What to work on: Nothing but an exact repetition of the entries should appear in the answer.

Content starts

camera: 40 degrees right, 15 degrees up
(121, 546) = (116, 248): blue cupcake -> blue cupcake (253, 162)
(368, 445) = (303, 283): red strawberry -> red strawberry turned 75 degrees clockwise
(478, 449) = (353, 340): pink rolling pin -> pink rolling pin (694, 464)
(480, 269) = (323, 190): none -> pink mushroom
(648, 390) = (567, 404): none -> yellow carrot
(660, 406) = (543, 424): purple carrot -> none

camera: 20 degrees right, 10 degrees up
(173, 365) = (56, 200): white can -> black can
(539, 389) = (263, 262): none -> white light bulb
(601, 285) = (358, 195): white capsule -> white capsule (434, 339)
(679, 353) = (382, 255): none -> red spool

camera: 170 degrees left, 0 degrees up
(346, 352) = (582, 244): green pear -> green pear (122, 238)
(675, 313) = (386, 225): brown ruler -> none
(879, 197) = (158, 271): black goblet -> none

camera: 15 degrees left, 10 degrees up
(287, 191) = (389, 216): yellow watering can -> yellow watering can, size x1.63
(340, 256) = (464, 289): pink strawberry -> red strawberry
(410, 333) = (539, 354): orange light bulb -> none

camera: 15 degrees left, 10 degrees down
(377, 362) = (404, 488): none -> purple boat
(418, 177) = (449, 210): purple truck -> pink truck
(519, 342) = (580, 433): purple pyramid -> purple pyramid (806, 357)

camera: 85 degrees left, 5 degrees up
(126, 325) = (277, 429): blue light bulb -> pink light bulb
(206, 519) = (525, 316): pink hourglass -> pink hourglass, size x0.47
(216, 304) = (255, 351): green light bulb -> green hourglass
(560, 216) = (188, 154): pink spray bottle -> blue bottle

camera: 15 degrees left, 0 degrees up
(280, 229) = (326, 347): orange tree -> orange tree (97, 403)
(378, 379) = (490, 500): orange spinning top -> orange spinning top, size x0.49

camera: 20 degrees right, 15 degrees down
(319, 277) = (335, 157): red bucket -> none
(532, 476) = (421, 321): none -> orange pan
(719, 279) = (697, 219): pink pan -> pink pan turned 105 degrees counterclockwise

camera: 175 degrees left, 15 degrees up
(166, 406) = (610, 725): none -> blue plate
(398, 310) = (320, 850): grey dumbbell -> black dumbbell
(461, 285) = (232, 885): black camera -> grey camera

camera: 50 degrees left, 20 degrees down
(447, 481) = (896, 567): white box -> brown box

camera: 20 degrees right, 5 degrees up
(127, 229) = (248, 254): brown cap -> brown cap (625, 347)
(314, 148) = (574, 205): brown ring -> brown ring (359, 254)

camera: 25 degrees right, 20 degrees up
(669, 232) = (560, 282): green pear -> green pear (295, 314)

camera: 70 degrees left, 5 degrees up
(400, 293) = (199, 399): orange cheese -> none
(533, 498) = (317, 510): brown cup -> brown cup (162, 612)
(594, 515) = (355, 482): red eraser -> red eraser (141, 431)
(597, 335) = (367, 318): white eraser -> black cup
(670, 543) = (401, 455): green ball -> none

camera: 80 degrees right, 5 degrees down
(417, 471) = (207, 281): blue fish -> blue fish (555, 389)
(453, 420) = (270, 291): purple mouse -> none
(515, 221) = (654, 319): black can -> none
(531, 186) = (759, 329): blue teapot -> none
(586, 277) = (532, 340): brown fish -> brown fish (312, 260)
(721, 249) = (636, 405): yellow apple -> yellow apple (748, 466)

Content ends

Task output:
camera: 40 degrees right, 15 degrees up
(121, 546) = (116, 248): blue cupcake -> blue cupcake (253, 162)
(368, 445) = (303, 283): red strawberry -> red strawberry turned 75 degrees clockwise
(478, 449) = (353, 340): pink rolling pin -> pink rolling pin (694, 464)
(480, 269) = (323, 190): none -> pink mushroom
(648, 390) = (567, 404): none -> yellow carrot
(660, 406) = (543, 424): purple carrot -> none

camera: 20 degrees right, 10 degrees up
(173, 365) = (56, 200): white can -> black can
(539, 389) = (263, 262): none -> white light bulb
(601, 285) = (358, 195): white capsule -> white capsule (434, 339)
(679, 353) = (382, 255): none -> red spool

camera: 170 degrees left, 0 degrees up
(346, 352) = (582, 244): green pear -> green pear (122, 238)
(675, 313) = (386, 225): brown ruler -> none
(879, 197) = (158, 271): black goblet -> none

camera: 15 degrees left, 10 degrees up
(287, 191) = (389, 216): yellow watering can -> yellow watering can, size x1.63
(340, 256) = (464, 289): pink strawberry -> red strawberry
(410, 333) = (539, 354): orange light bulb -> none

camera: 15 degrees left, 10 degrees down
(377, 362) = (404, 488): none -> purple boat
(418, 177) = (449, 210): purple truck -> pink truck
(519, 342) = (580, 433): purple pyramid -> purple pyramid (806, 357)

camera: 85 degrees left, 5 degrees up
(126, 325) = (277, 429): blue light bulb -> pink light bulb
(206, 519) = (525, 316): pink hourglass -> pink hourglass, size x0.47
(216, 304) = (255, 351): green light bulb -> green hourglass
(560, 216) = (188, 154): pink spray bottle -> blue bottle

camera: 15 degrees left, 0 degrees up
(280, 229) = (326, 347): orange tree -> orange tree (97, 403)
(378, 379) = (490, 500): orange spinning top -> orange spinning top, size x0.49

camera: 20 degrees right, 15 degrees down
(319, 277) = (335, 157): red bucket -> none
(532, 476) = (421, 321): none -> orange pan
(719, 279) = (697, 219): pink pan -> pink pan turned 105 degrees counterclockwise

camera: 175 degrees left, 15 degrees up
(166, 406) = (610, 725): none -> blue plate
(398, 310) = (320, 850): grey dumbbell -> black dumbbell
(461, 285) = (232, 885): black camera -> grey camera

camera: 50 degrees left, 20 degrees down
(447, 481) = (896, 567): white box -> brown box

camera: 20 degrees right, 5 degrees up
(127, 229) = (248, 254): brown cap -> brown cap (625, 347)
(314, 148) = (574, 205): brown ring -> brown ring (359, 254)

camera: 25 degrees right, 20 degrees up
(669, 232) = (560, 282): green pear -> green pear (295, 314)

camera: 70 degrees left, 5 degrees up
(400, 293) = (199, 399): orange cheese -> none
(533, 498) = (317, 510): brown cup -> brown cup (162, 612)
(594, 515) = (355, 482): red eraser -> red eraser (141, 431)
(597, 335) = (367, 318): white eraser -> black cup
(670, 543) = (401, 455): green ball -> none

camera: 80 degrees right, 5 degrees down
(417, 471) = (207, 281): blue fish -> blue fish (555, 389)
(453, 420) = (270, 291): purple mouse -> none
(515, 221) = (654, 319): black can -> none
(531, 186) = (759, 329): blue teapot -> none
(586, 277) = (532, 340): brown fish -> brown fish (312, 260)
(721, 249) = (636, 405): yellow apple -> yellow apple (748, 466)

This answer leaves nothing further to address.